**Task inputs:**

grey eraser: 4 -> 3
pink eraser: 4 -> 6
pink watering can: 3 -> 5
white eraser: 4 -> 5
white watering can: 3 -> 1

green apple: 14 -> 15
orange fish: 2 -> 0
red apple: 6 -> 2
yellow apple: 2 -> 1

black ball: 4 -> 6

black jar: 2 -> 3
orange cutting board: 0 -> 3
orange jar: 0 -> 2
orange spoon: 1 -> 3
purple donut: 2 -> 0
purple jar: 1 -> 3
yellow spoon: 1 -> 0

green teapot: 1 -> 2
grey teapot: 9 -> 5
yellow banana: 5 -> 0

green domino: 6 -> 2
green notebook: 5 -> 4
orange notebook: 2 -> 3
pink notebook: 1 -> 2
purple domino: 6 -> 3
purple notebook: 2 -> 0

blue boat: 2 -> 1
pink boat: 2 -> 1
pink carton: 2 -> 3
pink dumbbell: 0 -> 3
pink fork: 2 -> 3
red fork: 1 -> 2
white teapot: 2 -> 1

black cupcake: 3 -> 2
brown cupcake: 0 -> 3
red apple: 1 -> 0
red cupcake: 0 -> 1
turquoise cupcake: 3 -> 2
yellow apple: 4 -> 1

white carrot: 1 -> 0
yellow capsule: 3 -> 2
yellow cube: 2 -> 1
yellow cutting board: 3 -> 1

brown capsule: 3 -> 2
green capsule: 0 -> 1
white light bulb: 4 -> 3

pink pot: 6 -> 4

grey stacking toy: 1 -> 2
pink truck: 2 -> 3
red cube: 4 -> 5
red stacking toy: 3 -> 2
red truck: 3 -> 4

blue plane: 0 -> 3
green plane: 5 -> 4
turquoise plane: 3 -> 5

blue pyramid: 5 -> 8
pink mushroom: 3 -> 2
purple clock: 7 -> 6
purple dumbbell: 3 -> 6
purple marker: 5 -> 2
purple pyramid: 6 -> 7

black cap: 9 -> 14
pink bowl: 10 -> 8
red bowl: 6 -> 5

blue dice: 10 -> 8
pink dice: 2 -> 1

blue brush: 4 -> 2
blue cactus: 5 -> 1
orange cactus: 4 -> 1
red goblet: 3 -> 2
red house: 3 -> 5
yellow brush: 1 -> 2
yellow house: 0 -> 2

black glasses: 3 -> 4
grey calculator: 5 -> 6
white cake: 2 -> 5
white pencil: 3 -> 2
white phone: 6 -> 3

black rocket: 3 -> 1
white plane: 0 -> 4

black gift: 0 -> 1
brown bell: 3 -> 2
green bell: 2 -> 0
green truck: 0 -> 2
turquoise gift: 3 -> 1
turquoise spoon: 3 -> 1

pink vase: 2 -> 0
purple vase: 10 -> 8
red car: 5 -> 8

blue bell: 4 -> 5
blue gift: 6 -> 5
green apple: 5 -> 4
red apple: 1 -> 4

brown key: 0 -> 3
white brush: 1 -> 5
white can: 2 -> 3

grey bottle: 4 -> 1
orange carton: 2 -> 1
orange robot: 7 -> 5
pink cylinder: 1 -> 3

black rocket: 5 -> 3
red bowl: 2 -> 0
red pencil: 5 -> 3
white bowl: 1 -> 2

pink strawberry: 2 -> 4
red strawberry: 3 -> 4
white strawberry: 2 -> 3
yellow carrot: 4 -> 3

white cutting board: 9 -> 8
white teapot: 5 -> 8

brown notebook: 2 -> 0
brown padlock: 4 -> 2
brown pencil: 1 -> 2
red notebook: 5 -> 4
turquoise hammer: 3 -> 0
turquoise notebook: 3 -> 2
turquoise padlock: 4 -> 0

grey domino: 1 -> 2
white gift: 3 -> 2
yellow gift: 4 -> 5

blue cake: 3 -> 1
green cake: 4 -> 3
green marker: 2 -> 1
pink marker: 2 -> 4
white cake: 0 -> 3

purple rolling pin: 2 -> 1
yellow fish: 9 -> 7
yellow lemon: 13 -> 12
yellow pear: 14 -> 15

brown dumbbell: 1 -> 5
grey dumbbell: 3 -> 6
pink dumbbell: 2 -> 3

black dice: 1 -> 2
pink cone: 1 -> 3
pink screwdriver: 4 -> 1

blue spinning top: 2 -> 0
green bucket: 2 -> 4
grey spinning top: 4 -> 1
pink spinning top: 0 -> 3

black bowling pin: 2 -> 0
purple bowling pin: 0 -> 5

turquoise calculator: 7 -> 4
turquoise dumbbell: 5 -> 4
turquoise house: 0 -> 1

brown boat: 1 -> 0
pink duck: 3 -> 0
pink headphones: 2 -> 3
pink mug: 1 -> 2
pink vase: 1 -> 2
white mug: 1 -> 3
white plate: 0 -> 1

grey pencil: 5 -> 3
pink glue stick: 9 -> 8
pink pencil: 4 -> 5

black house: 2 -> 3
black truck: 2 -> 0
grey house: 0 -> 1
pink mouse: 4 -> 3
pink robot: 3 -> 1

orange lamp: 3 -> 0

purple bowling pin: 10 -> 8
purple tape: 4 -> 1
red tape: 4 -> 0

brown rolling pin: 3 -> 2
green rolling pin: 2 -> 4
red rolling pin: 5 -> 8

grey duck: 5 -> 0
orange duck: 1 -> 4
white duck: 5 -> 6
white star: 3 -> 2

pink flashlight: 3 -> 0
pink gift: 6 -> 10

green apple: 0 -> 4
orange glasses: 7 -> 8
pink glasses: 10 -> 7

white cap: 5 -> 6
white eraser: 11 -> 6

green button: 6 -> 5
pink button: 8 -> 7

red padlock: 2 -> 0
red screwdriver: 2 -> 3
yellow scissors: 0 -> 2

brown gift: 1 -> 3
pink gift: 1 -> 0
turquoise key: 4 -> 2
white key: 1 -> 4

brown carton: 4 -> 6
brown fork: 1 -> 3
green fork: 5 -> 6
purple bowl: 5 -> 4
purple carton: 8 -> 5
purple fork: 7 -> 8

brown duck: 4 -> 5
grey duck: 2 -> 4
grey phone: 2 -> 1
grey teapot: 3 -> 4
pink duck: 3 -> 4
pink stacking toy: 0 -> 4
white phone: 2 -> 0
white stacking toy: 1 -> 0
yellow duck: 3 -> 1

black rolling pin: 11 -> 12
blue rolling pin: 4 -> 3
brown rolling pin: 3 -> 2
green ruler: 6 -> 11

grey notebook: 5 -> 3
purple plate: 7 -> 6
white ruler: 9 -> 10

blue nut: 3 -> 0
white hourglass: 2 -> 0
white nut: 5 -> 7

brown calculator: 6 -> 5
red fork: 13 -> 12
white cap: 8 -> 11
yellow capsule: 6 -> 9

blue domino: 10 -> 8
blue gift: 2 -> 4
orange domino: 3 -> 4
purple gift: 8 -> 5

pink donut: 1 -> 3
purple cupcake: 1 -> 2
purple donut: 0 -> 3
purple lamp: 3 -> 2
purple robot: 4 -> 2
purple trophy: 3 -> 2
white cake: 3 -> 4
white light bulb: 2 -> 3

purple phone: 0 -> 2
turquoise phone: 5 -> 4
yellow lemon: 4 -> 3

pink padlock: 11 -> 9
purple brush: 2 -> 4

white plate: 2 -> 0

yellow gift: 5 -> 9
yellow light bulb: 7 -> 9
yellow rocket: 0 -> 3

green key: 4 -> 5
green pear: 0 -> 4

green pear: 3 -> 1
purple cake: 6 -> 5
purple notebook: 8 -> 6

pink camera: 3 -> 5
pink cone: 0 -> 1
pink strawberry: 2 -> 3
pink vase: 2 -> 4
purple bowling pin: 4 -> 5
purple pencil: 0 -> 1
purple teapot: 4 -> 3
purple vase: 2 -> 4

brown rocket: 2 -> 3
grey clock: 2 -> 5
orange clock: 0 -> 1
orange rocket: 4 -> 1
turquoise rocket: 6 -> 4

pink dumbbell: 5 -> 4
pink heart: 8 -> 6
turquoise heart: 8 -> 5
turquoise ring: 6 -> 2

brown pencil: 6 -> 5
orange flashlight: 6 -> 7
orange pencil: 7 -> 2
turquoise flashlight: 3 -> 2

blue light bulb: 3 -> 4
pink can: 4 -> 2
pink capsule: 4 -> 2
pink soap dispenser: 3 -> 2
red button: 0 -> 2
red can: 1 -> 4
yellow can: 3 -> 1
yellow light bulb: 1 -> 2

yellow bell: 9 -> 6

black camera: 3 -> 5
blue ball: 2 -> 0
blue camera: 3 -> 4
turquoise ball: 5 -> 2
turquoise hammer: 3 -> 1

**What you need to do:**
If a line in the records above holds the string "pencil", copy it out.

**Exercise answer:**
white pencil: 3 -> 2
red pencil: 5 -> 3
brown pencil: 1 -> 2
grey pencil: 5 -> 3
pink pencil: 4 -> 5
purple pencil: 0 -> 1
brown pencil: 6 -> 5
orange pencil: 7 -> 2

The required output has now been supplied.